[Task requirements]: All of the data below should come back exactly as written, minus its images.

(Object tracking records)
···

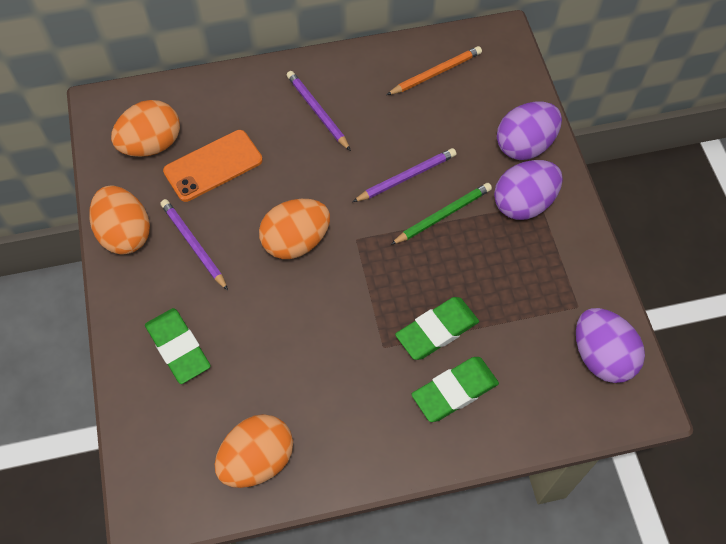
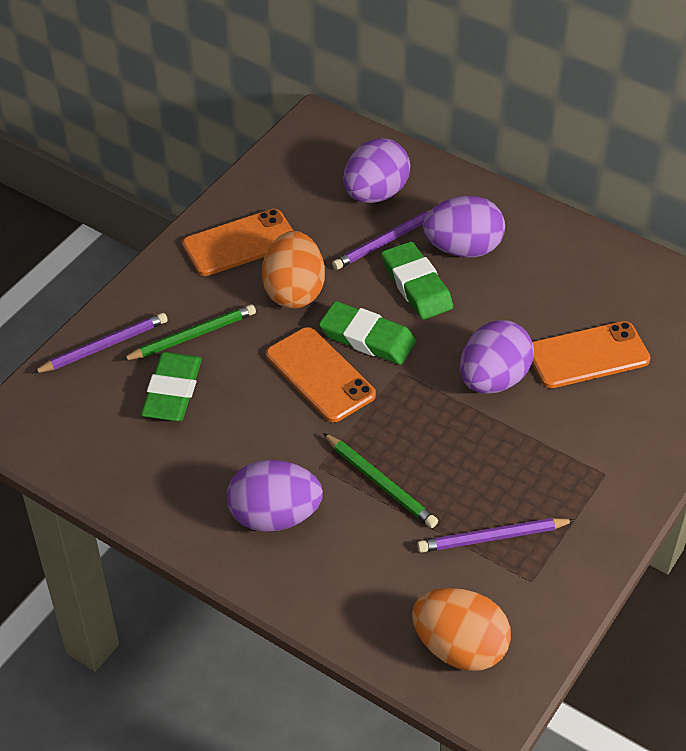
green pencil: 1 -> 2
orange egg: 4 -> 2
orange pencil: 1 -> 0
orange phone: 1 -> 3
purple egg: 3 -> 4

···

[Solution to the exercise]:
green pencil: 1 -> 2
orange egg: 4 -> 2
orange pencil: 1 -> 0
orange phone: 1 -> 3
purple egg: 3 -> 4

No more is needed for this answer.